(Dataset excerpts)
*** Block opens ***
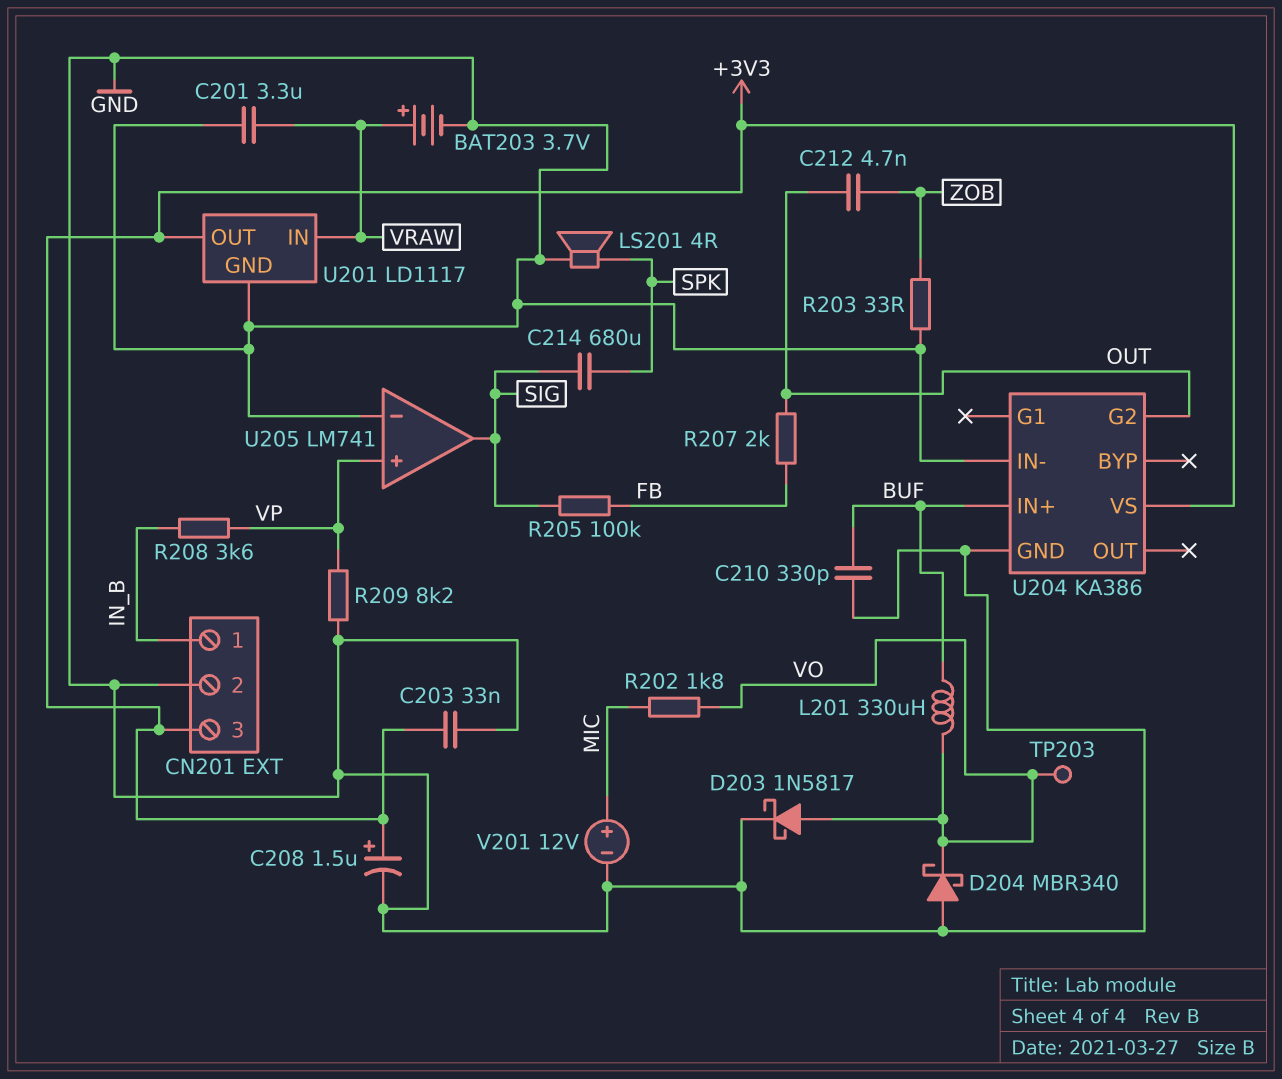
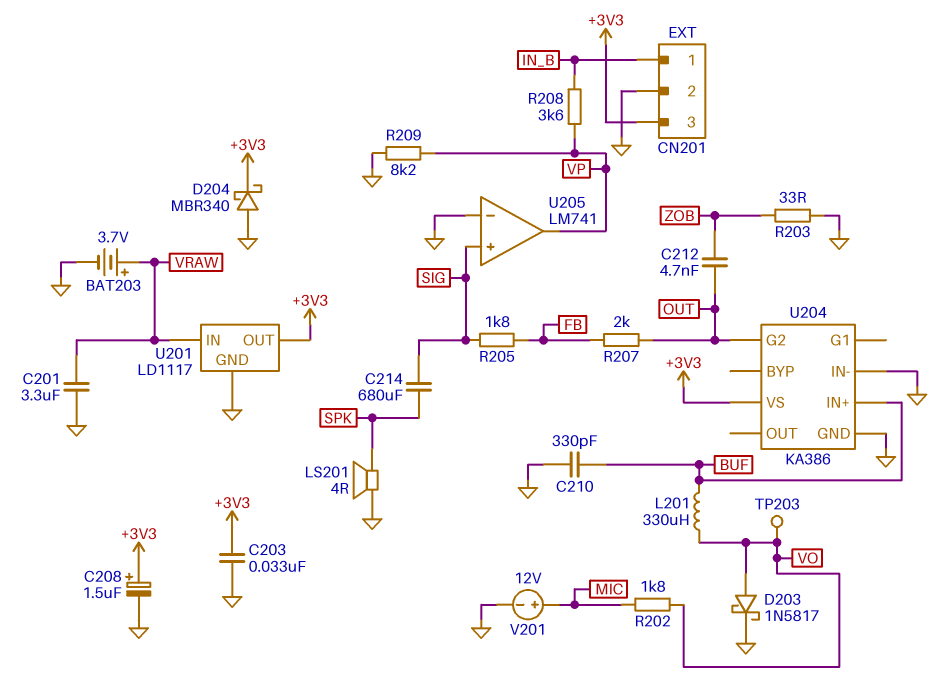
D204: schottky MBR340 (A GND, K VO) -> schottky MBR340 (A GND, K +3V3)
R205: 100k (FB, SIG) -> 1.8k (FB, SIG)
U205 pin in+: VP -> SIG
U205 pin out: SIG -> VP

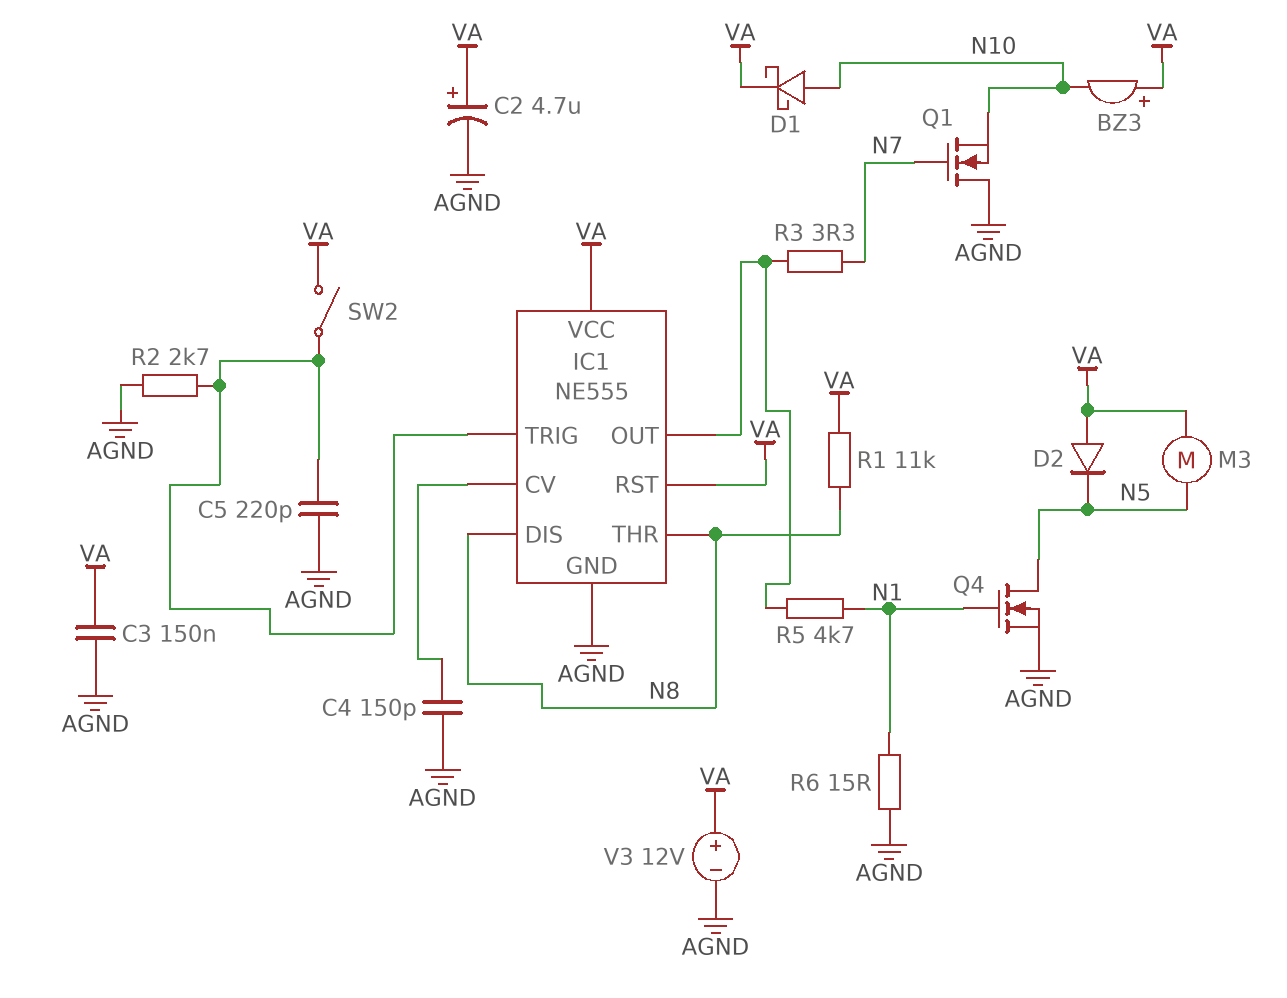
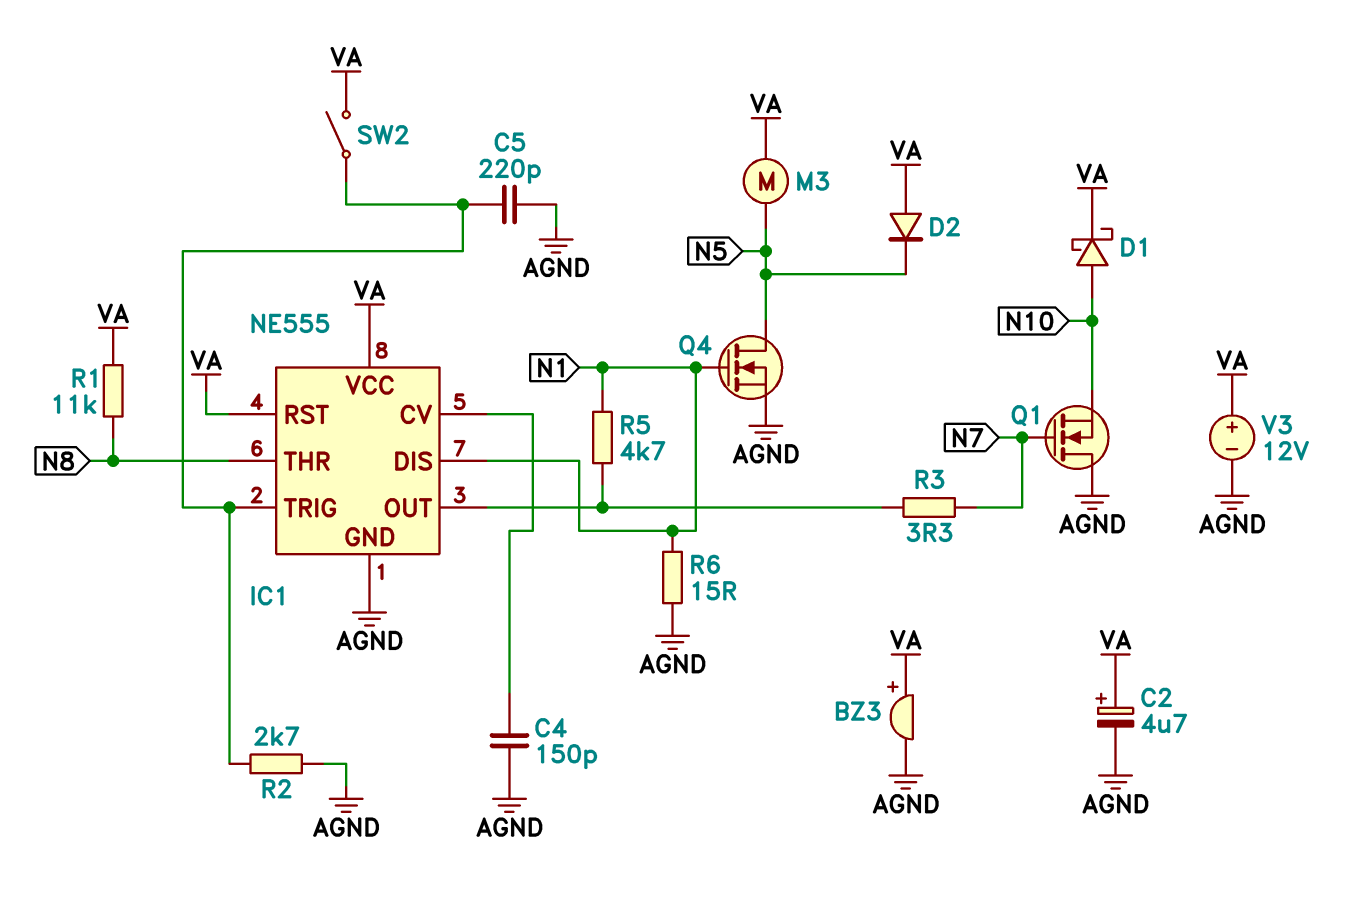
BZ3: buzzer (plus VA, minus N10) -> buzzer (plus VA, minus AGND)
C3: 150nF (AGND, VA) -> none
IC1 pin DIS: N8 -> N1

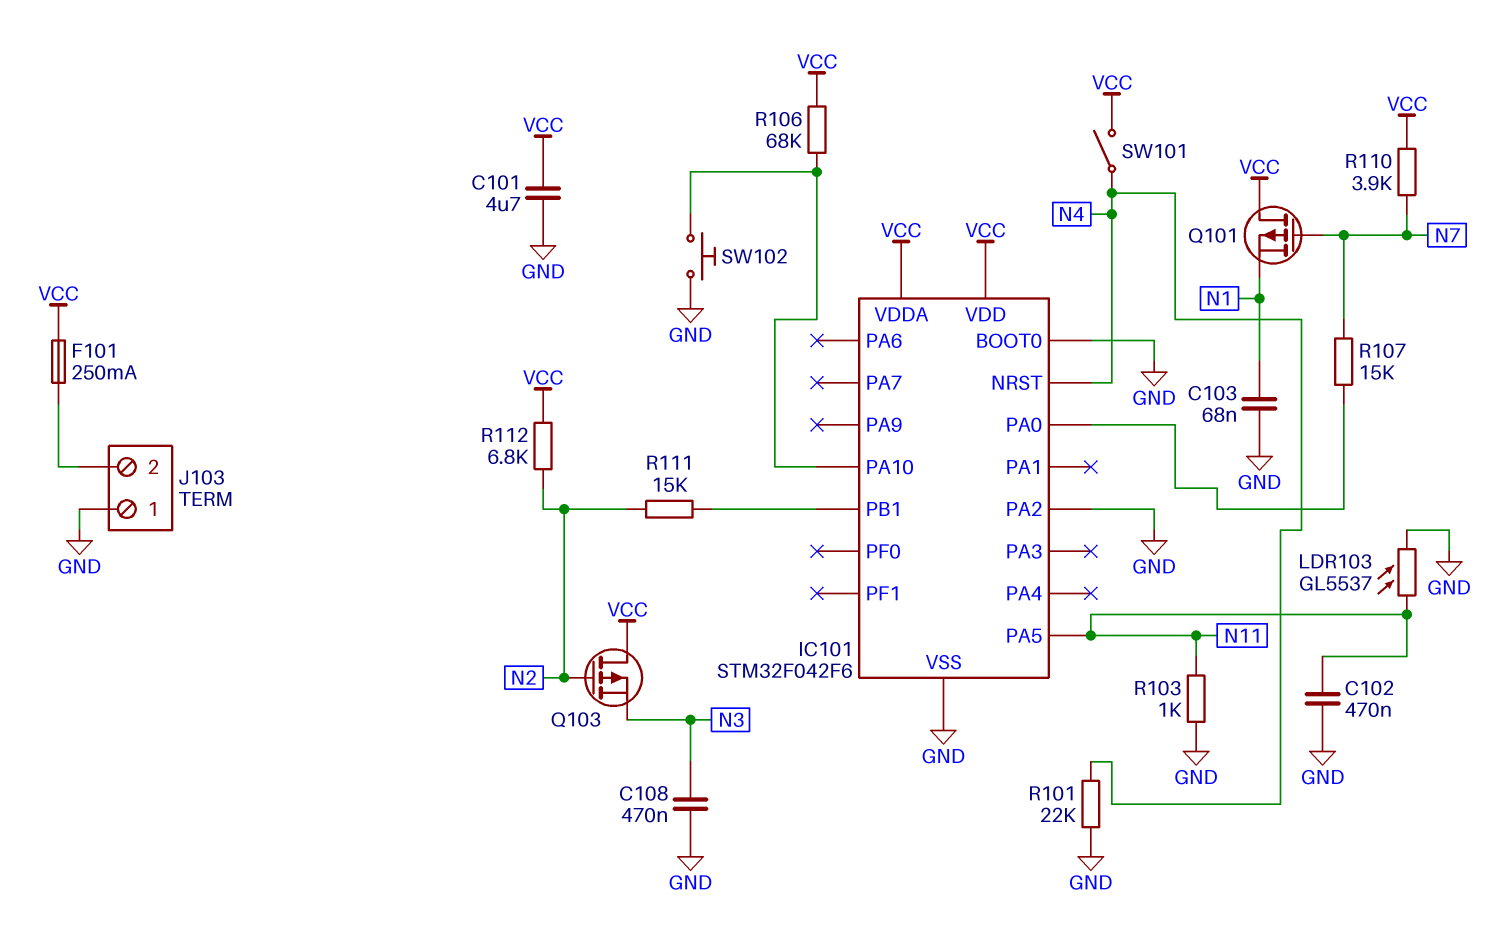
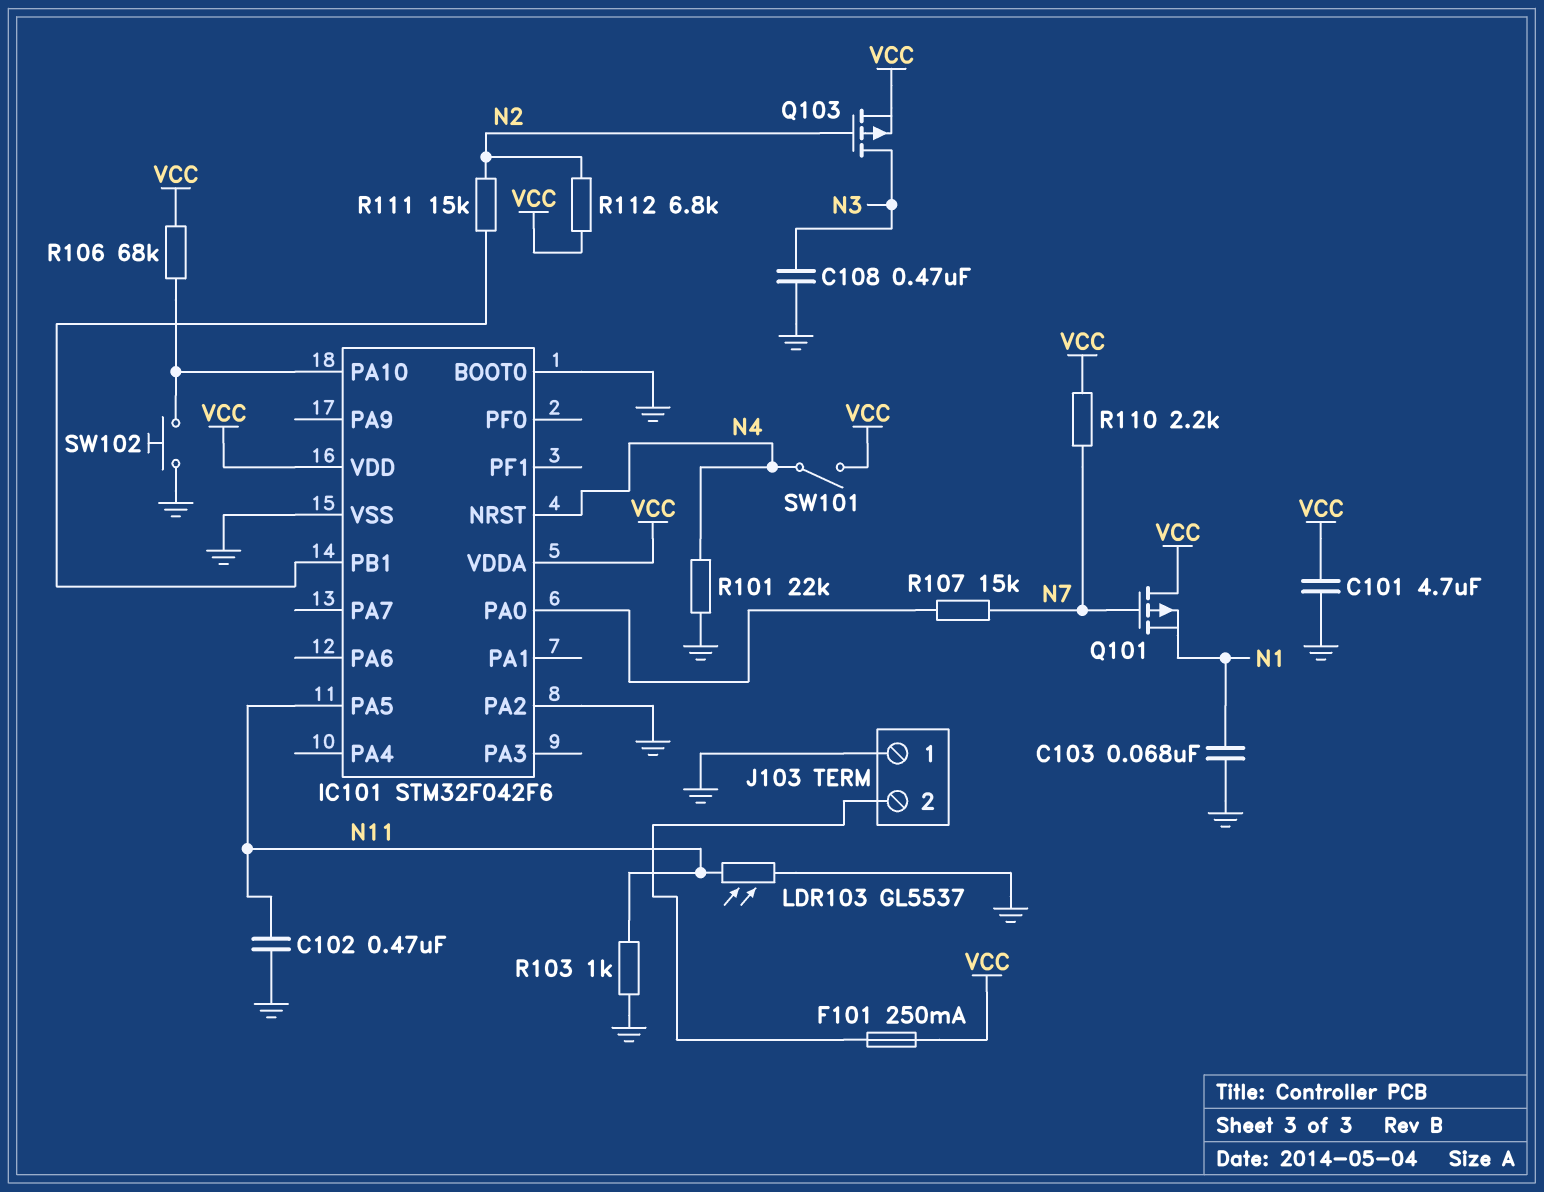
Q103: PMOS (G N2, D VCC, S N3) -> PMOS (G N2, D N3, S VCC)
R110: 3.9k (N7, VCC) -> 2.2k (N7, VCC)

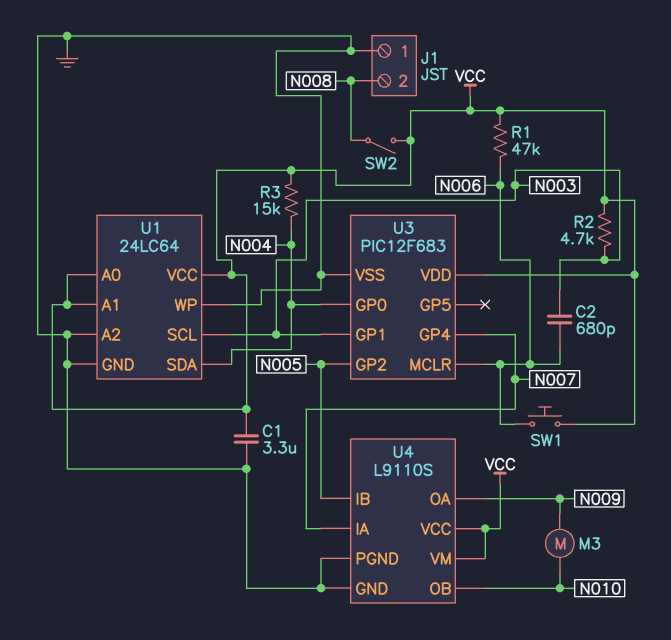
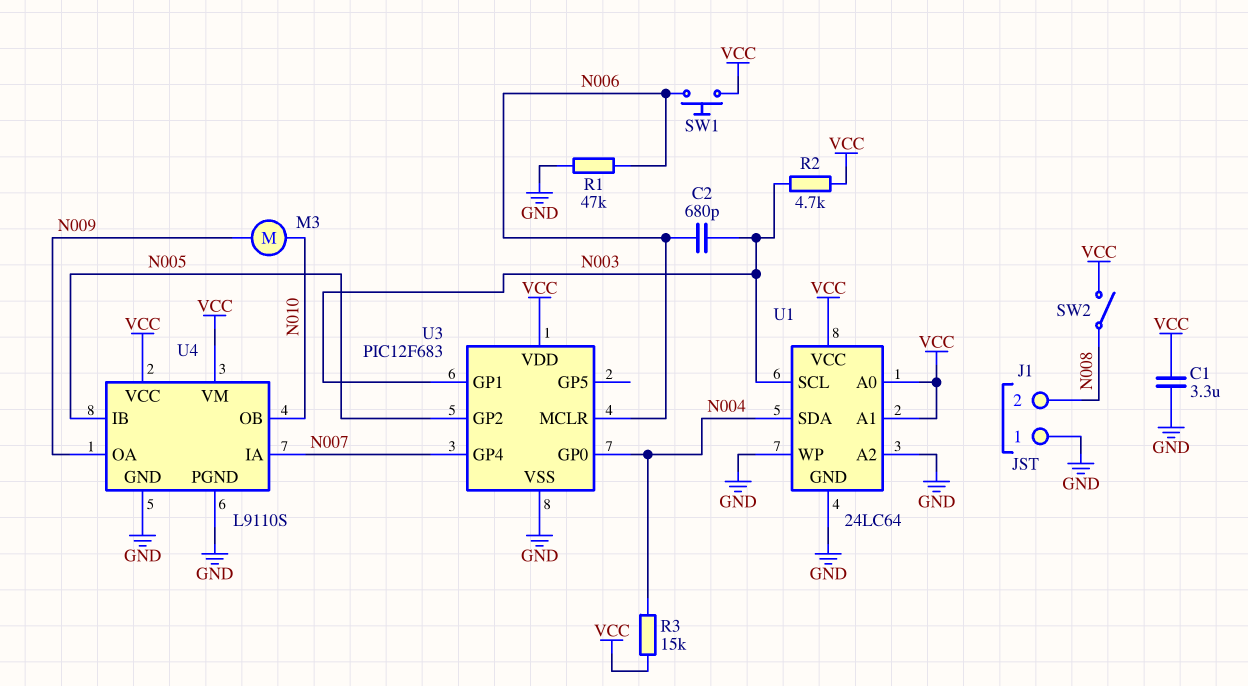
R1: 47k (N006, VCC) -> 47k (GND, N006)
*** Block closes ***
Your goal: Take every line above that includes the string "AGND" and return it.

Exercise output:
BZ3: buzzer (plus VA, minus N10) -> buzzer (plus VA, minus AGND)
C3: 150nF (AGND, VA) -> none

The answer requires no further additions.